▸ The problem
A verbatim reproduction of the following listing is required; omit the pictures.

▸ Available data
'''

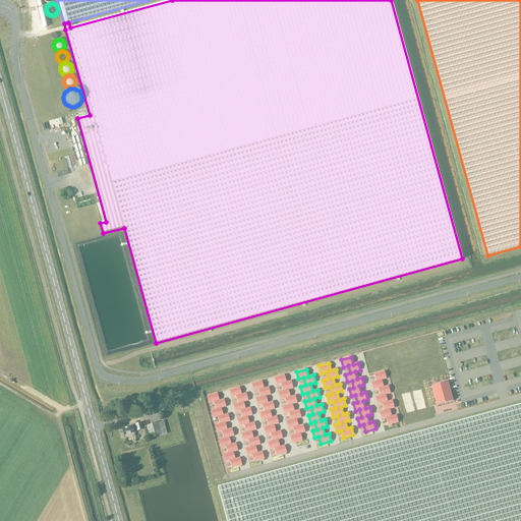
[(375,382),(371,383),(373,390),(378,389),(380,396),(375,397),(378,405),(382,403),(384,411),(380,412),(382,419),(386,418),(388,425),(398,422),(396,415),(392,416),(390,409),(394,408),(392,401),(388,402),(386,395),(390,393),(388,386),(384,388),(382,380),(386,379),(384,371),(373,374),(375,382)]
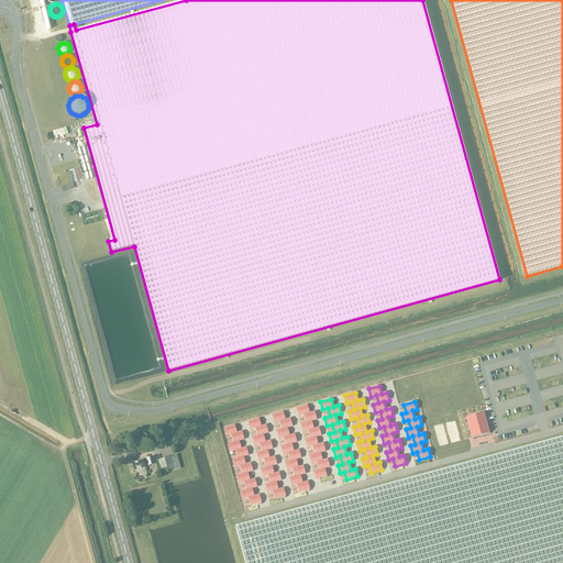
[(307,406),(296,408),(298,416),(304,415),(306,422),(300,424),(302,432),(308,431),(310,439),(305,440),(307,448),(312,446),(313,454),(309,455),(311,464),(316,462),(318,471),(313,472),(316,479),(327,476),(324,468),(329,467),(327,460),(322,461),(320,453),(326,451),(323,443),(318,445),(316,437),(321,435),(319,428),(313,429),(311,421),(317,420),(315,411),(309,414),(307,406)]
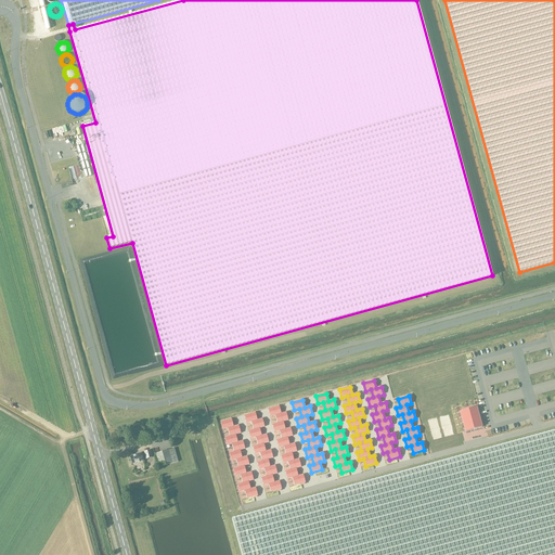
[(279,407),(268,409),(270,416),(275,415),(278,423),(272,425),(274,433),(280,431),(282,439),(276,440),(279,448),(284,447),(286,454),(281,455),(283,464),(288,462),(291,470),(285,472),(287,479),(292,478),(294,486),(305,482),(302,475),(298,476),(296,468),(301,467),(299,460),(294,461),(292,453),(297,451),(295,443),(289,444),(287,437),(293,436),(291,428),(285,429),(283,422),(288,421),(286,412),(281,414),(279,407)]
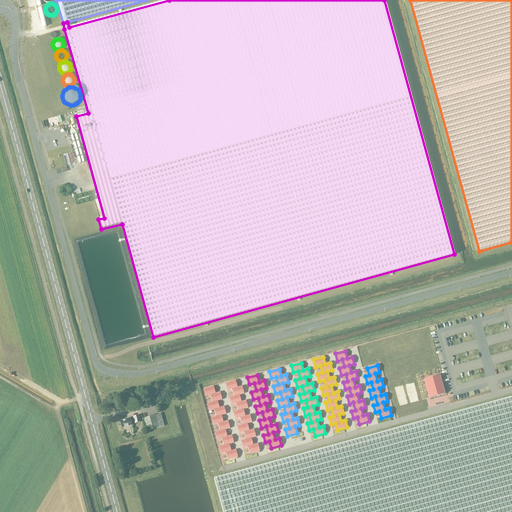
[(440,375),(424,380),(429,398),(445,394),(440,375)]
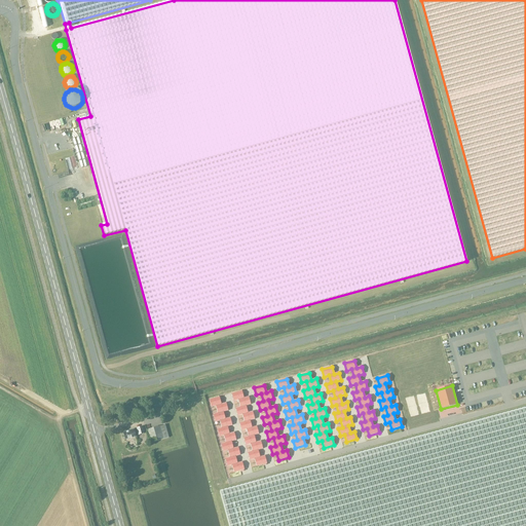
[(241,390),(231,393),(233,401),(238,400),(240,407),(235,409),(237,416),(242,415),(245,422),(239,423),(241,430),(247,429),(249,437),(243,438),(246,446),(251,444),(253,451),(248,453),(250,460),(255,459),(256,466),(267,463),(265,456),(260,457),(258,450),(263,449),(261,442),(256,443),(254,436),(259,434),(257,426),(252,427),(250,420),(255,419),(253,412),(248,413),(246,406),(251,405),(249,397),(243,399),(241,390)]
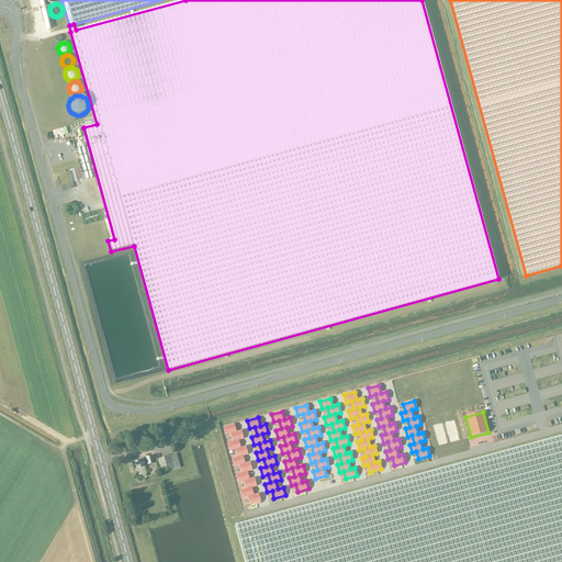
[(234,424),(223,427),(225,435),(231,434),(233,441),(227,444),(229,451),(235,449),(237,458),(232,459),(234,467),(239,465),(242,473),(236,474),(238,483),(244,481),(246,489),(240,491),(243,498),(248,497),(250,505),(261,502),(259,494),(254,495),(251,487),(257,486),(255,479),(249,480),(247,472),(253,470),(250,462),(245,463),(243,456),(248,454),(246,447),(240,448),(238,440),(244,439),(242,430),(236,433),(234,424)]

'''

▸ Result for this exercise
[(375,382),(371,383),(373,390),(378,389),(380,396),(375,397),(378,405),(382,403),(384,411),(380,412),(382,419),(386,418),(388,425),(398,422),(396,415),(392,416),(390,409),(394,408),(392,401),(388,402),(386,395),(390,393),(388,386),(384,388),(382,380),(386,379),(384,371),(373,374),(375,382)]
[(307,406),(296,408),(298,416),(304,415),(306,422),(300,424),(302,432),(308,431),(310,439),(305,440),(307,448),(312,446),(313,454),(309,455),(311,464),(316,462),(318,471),(313,472),(316,479),(327,476),(324,468),(329,467),(327,460),(322,461),(320,453),(326,451),(323,443),(318,445),(316,437),(321,435),(319,428),(313,429),(311,421),(317,420),(315,411),(309,414),(307,406)]
[(279,407),(268,409),(270,416),(275,415),(278,423),(272,425),(274,433),(280,431),(282,439),(276,440),(279,448),(284,447),(286,454),(281,455),(283,464),(288,462),(291,470),(285,472),(287,479),(292,478),(294,486),(305,482),(302,475),(298,476),(296,468),(301,467),(299,460),(294,461),(292,453),(297,451),(295,443),(289,444),(287,437),(293,436),(291,428),(285,429),(283,422),(288,421),(286,412),(281,414),(279,407)]
[(440,375),(424,380),(429,398),(445,394),(440,375)]
[(241,390),(231,393),(233,401),(238,400),(240,407),(235,409),(237,416),(242,415),(245,422),(239,423),(241,430),(247,429),(249,437),(243,438),(246,446),(251,444),(253,451),(248,453),(250,460),(255,459),(256,466),(267,463),(265,456),(260,457),(258,450),(263,449),(261,442),(256,443),(254,436),(259,434),(257,426),(252,427),(250,420),(255,419),(253,412),(248,413),(246,406),(251,405),(249,397),(243,399),(241,390)]
[(234,424),(223,427),(225,435),(231,434),(233,441),(227,444),(229,451),(235,449),(237,458),(232,459),(234,467),(239,465),(242,473),(236,474),(238,483),(244,481),(246,489),(240,491),(243,498),(248,497),(250,505),(261,502),(259,494),(254,495),(251,487),(257,486),(255,479),(249,480),(247,472),(253,470),(250,462),(245,463),(243,456),(248,454),(246,447),(240,448),(238,440),(244,439),(242,430),(236,433),(234,424)]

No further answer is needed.